[Data records]
+++

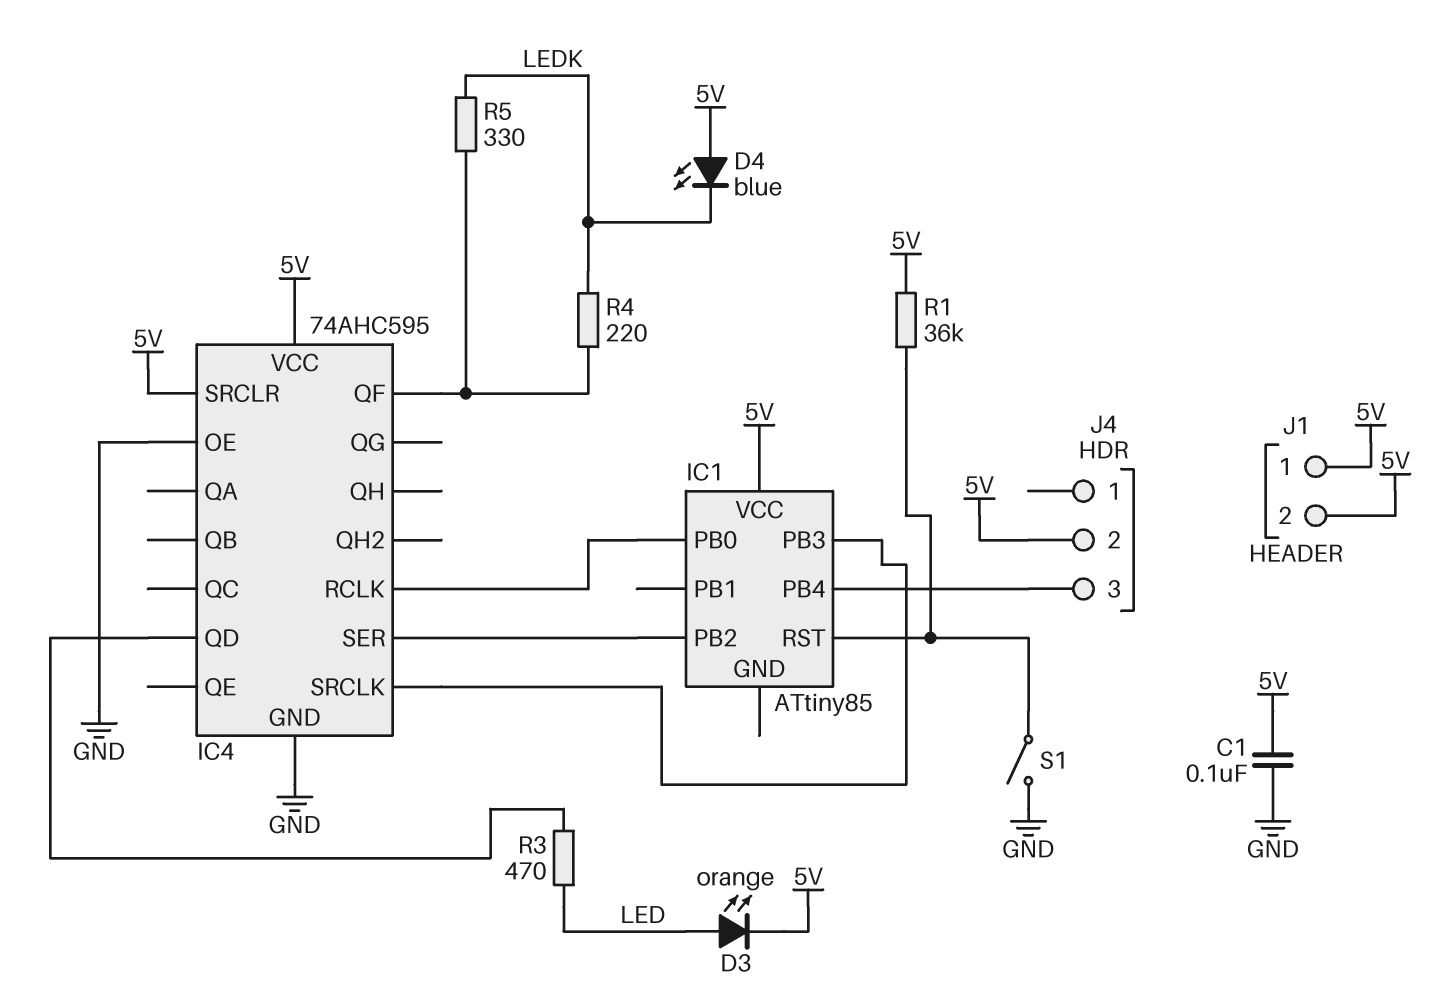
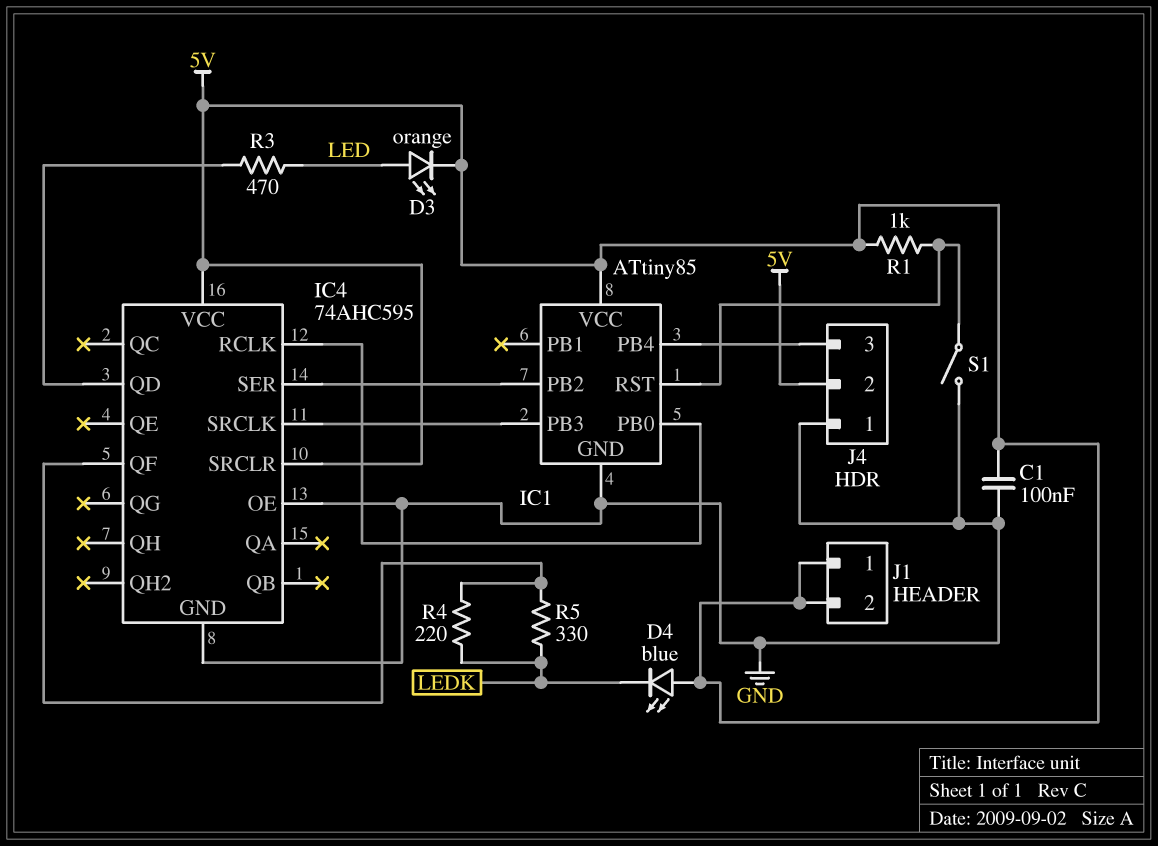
IC1 pin GND: none -> GND
J4 pin 1: none -> GND
R1: 36k (5V, IC1/RST) -> 1k (5V, IC1/RST)

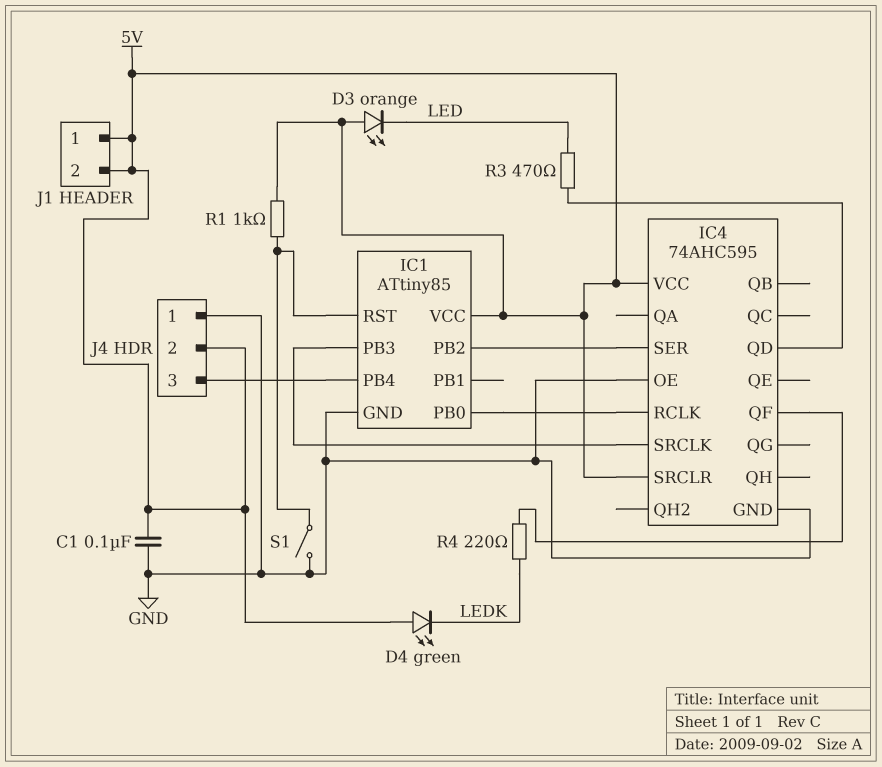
D3: LED orange (A LED, K 5V) -> LED orange (A 5V, K LED)
D4: LED blue (A 5V, K LEDK) -> LED green (A 5V, K LEDK)
R5: 330 (IC4/QF, LEDK) -> none

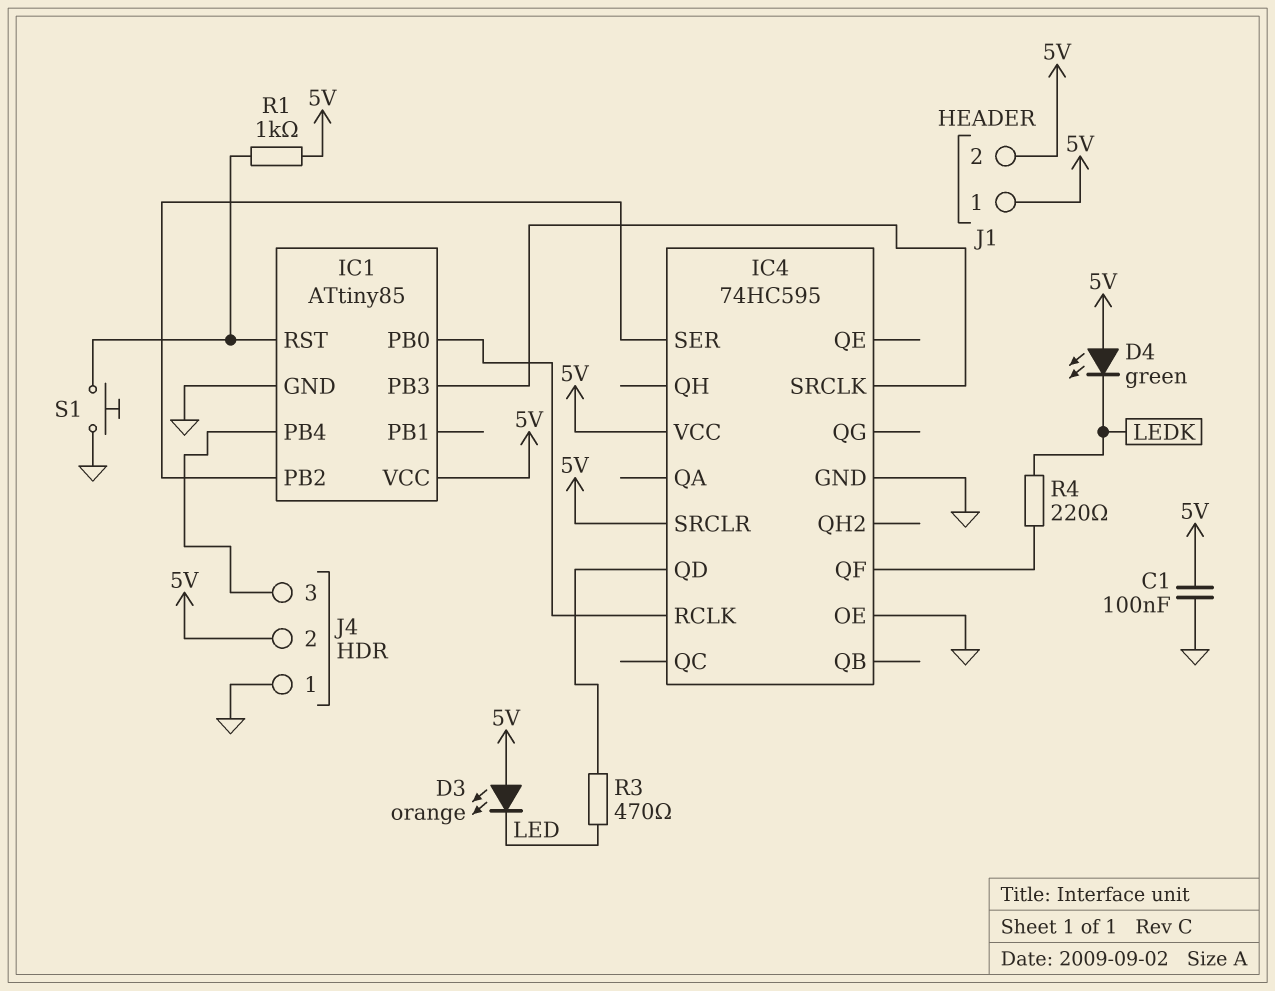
IC4: 74AHC595 -> 74HC595
S1: switch (GND, IC1/RST) -> button (GND, IC1/RST)

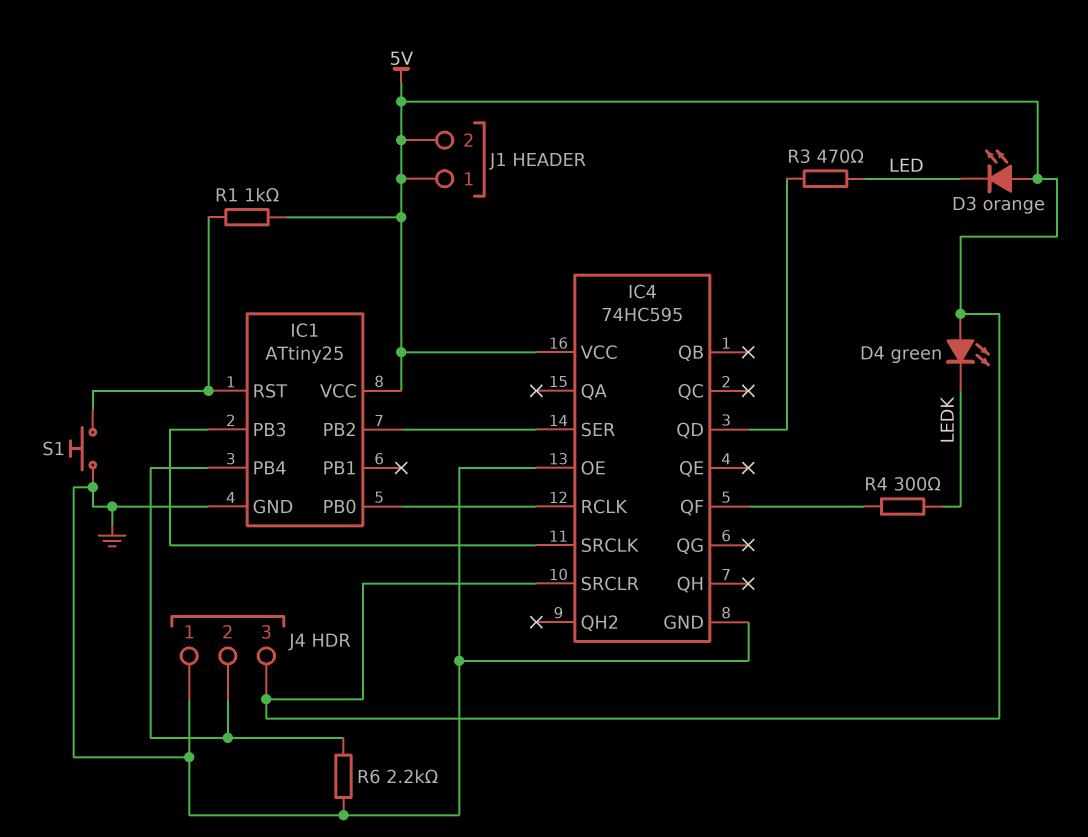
C1: 100nF (5V, GND) -> none
IC1: ATtiny85 -> ATtiny25
J4 pin 2: 5V -> IC1/PB4
J4 pin 3: IC1/PB4 -> 5V
R4: 220 (IC4/QF, LEDK) -> 300 (IC4/QF, LEDK)
R6: none -> 2.2k (GND, IC1/PB4)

+++

YOUR INSTRUCTIONS> What needs duplicating is the run of lines from the one containing "J4 pin 3: IC1/PB4 -> 5V" through the last line of the entries above, exact and complete.

SOLUTION TO THIS TASK>
J4 pin 3: IC1/PB4 -> 5V
R4: 220 (IC4/QF, LEDK) -> 300 (IC4/QF, LEDK)
R6: none -> 2.2k (GND, IC1/PB4)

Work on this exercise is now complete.